◆ **Извлечённые записи**

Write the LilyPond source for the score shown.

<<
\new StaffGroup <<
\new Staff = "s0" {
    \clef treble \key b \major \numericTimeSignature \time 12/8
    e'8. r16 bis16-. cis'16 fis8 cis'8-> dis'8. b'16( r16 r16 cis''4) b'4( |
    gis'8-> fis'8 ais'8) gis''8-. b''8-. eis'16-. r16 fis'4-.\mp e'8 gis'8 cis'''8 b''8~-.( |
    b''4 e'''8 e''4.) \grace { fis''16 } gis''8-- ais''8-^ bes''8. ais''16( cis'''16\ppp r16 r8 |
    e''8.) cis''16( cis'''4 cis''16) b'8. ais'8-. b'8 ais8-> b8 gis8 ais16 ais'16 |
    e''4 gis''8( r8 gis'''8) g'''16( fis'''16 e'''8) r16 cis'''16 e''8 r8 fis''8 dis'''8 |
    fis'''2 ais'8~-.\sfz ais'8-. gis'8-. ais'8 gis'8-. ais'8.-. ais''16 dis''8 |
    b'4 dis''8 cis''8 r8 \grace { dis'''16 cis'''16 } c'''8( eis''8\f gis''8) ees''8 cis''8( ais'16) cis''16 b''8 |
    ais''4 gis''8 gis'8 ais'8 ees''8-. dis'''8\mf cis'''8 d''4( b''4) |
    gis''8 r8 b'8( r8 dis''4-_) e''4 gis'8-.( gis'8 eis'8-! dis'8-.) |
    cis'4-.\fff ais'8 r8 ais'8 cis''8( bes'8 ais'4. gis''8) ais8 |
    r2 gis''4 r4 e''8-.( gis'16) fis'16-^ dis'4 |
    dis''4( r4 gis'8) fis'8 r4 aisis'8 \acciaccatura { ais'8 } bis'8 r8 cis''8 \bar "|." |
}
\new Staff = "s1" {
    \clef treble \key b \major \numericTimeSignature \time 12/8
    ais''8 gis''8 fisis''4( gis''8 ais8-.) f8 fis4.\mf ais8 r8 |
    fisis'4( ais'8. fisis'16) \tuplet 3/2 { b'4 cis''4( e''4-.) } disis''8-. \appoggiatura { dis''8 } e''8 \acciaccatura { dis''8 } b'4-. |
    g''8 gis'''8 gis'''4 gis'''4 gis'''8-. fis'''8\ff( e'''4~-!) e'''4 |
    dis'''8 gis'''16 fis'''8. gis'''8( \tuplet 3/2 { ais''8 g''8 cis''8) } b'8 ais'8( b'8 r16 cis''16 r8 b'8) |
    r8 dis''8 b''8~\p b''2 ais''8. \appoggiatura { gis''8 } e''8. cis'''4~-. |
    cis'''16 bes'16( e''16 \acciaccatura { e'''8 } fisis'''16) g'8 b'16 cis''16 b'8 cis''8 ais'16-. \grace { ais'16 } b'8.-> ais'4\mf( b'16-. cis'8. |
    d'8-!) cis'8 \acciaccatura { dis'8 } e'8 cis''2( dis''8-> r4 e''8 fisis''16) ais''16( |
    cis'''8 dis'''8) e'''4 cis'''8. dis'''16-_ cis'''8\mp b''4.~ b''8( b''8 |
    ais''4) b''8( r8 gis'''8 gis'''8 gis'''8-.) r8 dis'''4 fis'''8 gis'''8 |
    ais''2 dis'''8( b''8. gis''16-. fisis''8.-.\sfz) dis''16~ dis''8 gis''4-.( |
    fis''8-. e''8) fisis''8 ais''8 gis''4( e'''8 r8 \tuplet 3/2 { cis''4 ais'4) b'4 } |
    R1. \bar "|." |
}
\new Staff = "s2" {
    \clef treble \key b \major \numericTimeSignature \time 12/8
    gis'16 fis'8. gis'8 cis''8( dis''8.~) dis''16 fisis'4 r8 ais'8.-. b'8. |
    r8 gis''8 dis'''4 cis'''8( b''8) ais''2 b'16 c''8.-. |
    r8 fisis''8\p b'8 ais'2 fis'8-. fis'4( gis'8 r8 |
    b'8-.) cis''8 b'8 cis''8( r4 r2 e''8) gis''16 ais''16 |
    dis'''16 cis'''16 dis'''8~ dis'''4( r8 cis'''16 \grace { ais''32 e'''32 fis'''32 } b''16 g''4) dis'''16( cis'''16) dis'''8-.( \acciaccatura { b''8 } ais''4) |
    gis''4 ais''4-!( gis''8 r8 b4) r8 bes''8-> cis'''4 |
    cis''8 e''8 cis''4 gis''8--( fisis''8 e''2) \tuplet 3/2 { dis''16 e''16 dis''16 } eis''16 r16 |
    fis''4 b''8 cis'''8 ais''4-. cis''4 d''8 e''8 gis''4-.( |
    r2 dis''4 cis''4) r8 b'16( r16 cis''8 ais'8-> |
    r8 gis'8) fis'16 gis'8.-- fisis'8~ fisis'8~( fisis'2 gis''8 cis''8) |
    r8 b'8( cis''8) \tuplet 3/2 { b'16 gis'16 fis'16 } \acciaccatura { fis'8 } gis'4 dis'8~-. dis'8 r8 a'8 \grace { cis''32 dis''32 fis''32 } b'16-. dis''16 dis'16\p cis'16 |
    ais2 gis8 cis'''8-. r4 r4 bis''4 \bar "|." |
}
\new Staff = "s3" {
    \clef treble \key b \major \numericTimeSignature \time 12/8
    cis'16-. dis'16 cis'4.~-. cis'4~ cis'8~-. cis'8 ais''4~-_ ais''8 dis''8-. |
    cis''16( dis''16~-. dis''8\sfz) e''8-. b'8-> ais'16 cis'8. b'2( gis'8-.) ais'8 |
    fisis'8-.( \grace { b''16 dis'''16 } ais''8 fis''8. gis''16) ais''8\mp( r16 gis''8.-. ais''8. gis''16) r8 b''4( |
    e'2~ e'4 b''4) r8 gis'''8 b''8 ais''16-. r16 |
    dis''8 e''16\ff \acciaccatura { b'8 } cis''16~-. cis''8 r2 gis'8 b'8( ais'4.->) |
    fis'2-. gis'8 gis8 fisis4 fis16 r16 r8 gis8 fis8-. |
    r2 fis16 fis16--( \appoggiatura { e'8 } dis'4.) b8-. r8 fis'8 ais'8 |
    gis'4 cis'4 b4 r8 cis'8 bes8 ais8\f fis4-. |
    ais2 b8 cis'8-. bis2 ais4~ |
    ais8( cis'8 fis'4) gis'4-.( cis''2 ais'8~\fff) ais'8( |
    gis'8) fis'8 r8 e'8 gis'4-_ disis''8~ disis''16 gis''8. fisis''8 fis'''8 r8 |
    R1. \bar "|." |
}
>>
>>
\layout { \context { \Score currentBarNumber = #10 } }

◆ **Поставленная задача**
Извлеките из приведённых выше записей все строки, где встречается слово «appoggiatura». Регистр букв учитывается.

◆ **Письменный ответ**
    fisis'4( ais'8. fisis'16) \tuplet 3/2 { b'4 cis''4( e''4-.) } disis''8-. \appoggiatura { dis''8 } e''8 \acciaccatura { dis''8 } b'4-. |
    r8 dis''8 b''8~\p b''2 ais''8. \appoggiatura { gis''8 } e''8. cis'''4~-. |
    r2 fis16 fis16--( \appoggiatura { e'8 } dis'4.) b8-. r8 fis'8 ais'8 |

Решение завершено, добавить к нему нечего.